- Try it: The number of lines holding "black" is all you should give; count them in the records below.
### Data shown
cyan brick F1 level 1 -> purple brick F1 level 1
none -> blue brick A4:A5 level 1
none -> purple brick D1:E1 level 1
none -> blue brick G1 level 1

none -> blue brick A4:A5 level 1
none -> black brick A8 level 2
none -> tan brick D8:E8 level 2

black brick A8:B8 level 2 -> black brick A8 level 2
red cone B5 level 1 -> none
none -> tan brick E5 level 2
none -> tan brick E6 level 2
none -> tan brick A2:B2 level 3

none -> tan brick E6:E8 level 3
######
- Reply: 2